[start Data listing]
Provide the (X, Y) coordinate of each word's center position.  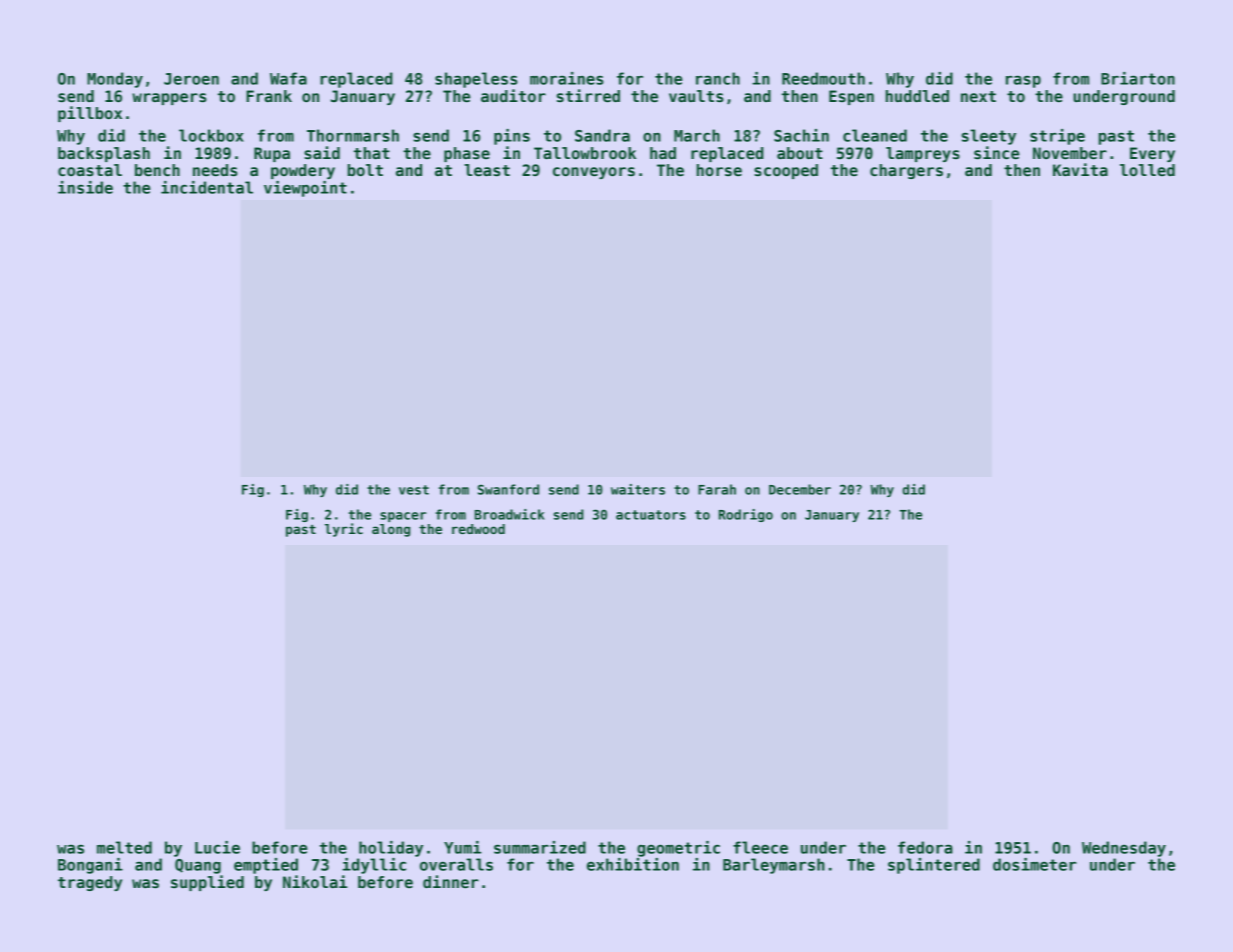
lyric (344, 530)
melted (124, 847)
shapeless (476, 80)
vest (414, 490)
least (487, 170)
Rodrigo (746, 515)
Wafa (288, 78)
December (800, 489)
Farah (717, 489)
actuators (651, 515)
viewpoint (305, 189)
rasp (1023, 81)
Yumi (462, 847)
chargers (906, 171)
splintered (934, 866)
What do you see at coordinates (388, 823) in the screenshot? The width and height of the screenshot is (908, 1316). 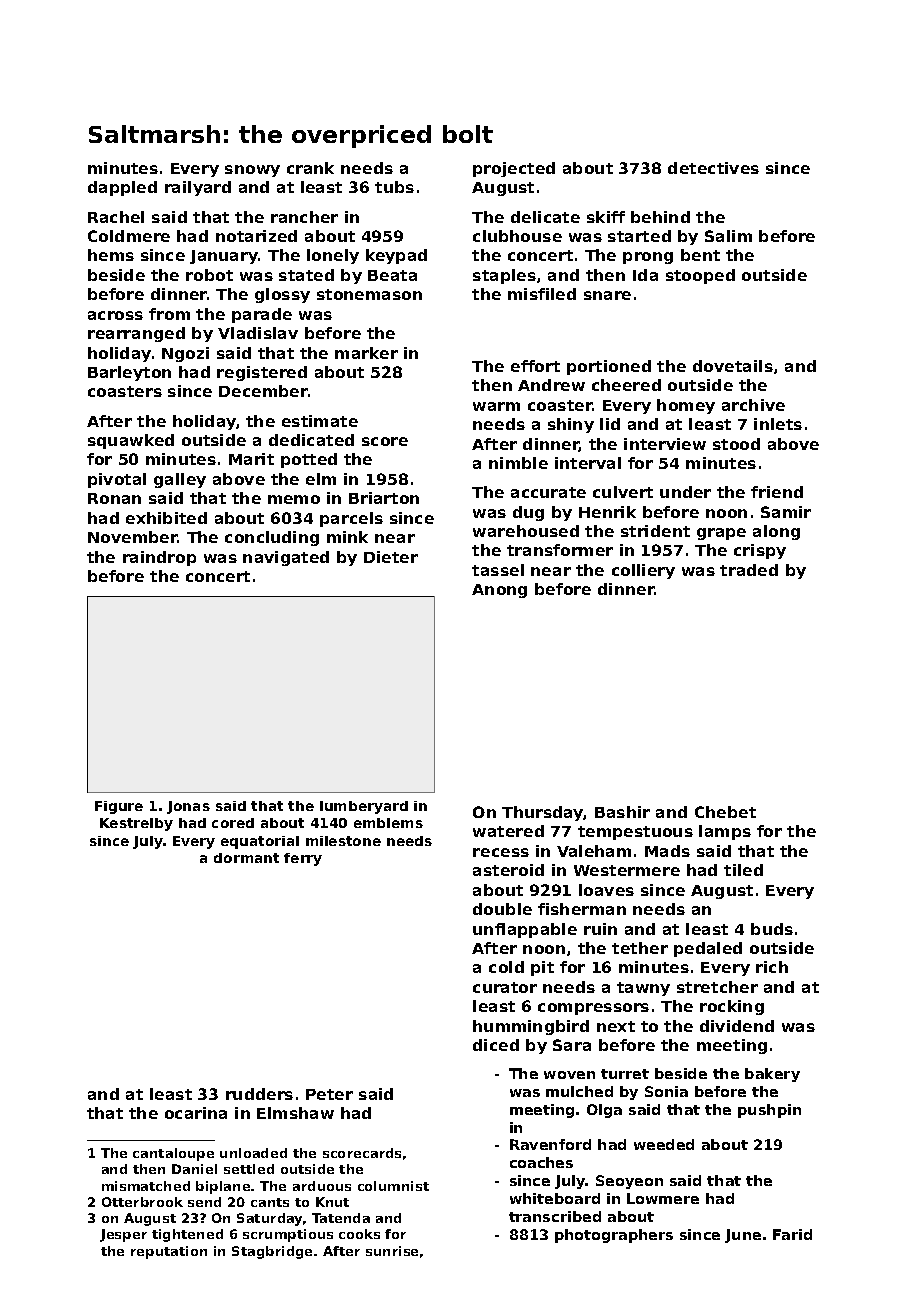 I see `emblems` at bounding box center [388, 823].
[end Data listing]
Put the entries above, from their first line through the line containing "splintered (934, 866)", into a Markdown table with the columns Row and Line. Skip any blank lines, and leave out the pictures.

In response
| Row | Line |
|---|---|
| 1 | Provide the (X, Y) coordinate of each word's center position.   |
| 2 | lyric (344, 530) |
| 3 | melted (124, 847) |
| 4 | shapeless (476, 80) |
| 5 | vest (414, 490) |
| 6 | least (487, 170) |
| 7 | Rodrigo (746, 515) |
| 8 | Wafa (288, 78) |
| 9 | December (800, 489) |
| 10 | Farah (717, 489) |
| 11 | actuators (651, 515) |
| 12 | viewpoint (305, 189) |
| 13 | rasp (1023, 81) |
| 14 | Yumi (462, 847) |
| 15 | chargers (906, 171) |
| 16 | splintered (934, 866) |